§ DATA PROVIDED:
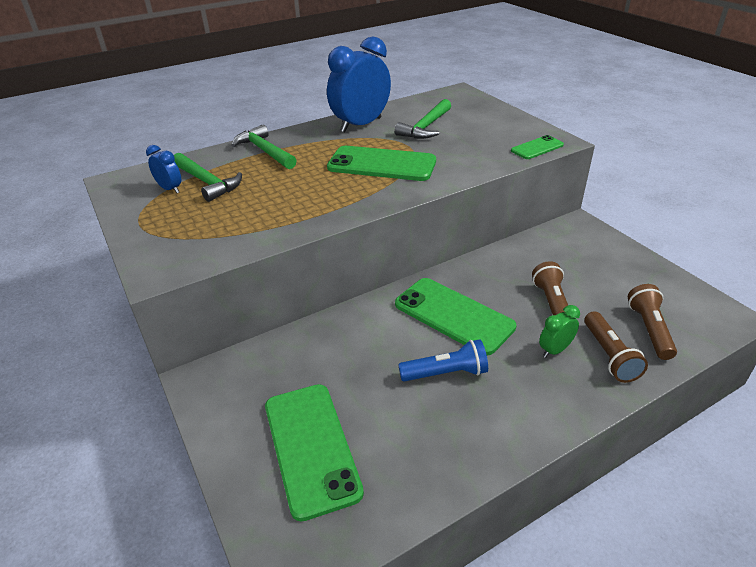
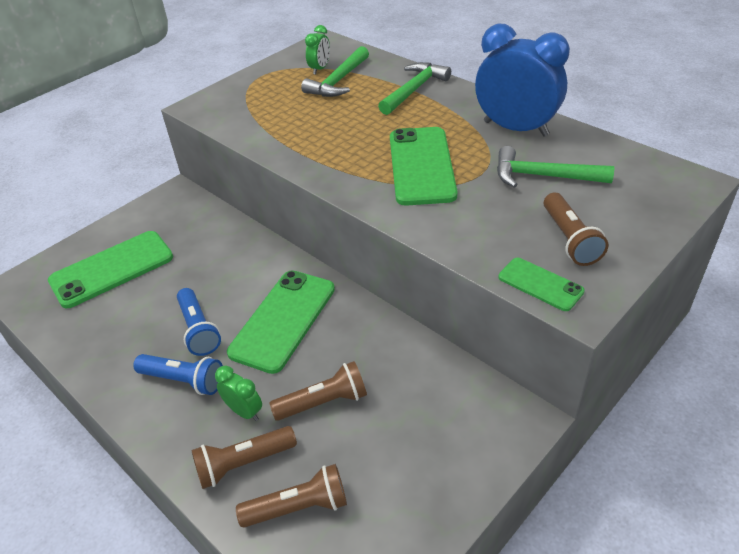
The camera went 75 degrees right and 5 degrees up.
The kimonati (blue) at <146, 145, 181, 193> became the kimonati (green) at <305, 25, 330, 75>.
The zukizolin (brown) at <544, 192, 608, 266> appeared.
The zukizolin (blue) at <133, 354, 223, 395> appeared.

§ TASK DIRECTIONS:
Please retype the whole listing above word for word and drop the pictures.

§ TASK ANSWER:
The camera went 75 degrees right and 5 degrees up.
The kimonati (blue) at <146, 145, 181, 193> became the kimonati (green) at <305, 25, 330, 75>.
The zukizolin (brown) at <544, 192, 608, 266> appeared.
The zukizolin (blue) at <133, 354, 223, 395> appeared.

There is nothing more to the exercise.